Object transformation records
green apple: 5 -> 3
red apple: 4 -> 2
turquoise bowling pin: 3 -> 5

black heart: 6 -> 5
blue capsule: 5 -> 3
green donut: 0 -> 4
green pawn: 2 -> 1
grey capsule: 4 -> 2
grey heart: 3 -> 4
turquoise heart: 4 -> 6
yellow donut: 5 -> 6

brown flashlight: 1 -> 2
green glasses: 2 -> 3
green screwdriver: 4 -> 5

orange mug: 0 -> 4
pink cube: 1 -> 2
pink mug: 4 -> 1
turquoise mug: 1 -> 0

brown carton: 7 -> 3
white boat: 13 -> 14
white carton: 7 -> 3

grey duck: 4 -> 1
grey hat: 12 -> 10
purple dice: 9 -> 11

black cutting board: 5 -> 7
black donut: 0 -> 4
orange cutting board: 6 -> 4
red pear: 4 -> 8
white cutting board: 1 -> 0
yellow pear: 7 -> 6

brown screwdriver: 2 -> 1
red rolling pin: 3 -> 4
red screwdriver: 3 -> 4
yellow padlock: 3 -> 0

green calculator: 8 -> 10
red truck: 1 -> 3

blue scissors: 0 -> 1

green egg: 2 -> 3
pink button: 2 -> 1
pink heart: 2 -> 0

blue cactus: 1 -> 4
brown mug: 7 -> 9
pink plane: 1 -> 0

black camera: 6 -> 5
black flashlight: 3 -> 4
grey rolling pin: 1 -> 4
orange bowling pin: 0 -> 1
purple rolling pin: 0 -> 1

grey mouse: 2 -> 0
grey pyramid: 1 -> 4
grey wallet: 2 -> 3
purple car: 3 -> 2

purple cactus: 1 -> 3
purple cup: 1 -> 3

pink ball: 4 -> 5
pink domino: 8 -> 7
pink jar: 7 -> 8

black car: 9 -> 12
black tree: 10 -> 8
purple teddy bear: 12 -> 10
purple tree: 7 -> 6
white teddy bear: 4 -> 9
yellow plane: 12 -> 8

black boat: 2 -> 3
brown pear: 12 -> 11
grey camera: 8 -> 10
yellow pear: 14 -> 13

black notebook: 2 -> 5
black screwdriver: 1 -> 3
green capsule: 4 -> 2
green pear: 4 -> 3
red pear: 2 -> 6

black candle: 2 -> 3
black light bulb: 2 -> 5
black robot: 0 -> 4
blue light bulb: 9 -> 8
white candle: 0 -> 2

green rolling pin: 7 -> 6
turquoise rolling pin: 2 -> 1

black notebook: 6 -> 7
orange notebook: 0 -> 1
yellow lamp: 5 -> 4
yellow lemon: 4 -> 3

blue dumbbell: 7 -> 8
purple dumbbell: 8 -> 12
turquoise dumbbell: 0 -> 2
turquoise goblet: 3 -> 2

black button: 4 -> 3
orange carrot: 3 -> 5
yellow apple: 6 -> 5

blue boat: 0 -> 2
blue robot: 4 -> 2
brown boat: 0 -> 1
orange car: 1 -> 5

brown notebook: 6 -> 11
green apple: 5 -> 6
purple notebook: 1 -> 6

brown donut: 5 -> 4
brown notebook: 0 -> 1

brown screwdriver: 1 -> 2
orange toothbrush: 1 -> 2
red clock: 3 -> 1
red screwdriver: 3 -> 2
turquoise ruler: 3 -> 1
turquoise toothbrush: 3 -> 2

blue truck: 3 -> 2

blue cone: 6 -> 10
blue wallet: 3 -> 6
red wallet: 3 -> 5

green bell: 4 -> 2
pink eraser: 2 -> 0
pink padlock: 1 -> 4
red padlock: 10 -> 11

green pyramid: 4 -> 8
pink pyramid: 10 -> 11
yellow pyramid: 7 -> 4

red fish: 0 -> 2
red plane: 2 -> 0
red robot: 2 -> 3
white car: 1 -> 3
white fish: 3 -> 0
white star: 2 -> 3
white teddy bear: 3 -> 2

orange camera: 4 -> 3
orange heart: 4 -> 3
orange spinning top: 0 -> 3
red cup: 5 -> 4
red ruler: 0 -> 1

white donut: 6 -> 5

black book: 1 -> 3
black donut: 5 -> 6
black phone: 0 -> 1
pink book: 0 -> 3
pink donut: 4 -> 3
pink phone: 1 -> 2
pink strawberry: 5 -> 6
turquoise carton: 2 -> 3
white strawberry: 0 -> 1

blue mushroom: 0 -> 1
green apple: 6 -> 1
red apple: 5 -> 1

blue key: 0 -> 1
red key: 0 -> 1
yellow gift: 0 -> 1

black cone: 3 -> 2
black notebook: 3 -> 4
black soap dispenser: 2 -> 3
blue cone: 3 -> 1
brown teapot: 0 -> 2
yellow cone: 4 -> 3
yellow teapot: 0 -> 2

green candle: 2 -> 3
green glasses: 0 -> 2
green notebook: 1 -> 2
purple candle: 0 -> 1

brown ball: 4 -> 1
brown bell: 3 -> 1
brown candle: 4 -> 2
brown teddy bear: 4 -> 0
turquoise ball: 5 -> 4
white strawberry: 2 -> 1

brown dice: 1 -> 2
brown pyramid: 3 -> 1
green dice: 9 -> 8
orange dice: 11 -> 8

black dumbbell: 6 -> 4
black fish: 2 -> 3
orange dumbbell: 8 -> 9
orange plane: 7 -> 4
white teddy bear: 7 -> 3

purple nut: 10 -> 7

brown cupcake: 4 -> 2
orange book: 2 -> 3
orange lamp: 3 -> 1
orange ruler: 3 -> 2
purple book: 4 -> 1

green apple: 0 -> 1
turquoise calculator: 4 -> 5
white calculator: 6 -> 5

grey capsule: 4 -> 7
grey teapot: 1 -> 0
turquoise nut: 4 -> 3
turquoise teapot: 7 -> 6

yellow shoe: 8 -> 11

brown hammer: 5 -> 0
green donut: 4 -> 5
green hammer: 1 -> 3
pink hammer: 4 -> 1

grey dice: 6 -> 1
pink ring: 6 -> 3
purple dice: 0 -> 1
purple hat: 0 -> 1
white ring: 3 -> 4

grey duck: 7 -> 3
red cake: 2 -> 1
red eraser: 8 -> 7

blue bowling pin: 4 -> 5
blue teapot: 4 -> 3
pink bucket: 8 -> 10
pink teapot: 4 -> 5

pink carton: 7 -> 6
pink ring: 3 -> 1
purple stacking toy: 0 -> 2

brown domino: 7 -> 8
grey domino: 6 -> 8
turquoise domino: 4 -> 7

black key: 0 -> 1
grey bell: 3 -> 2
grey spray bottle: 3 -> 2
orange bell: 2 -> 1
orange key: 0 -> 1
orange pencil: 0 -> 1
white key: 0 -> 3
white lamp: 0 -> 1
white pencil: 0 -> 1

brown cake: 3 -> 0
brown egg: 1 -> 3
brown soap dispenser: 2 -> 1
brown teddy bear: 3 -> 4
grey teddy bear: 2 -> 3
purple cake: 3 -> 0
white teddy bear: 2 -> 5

** Exercise goal **
Write out the lines above, starting at the line that contains "brown egg: 1 -> 3" and ending with the final line, and nothing else; copy them exactly.

** Response to the task **
brown egg: 1 -> 3
brown soap dispenser: 2 -> 1
brown teddy bear: 3 -> 4
grey teddy bear: 2 -> 3
purple cake: 3 -> 0
white teddy bear: 2 -> 5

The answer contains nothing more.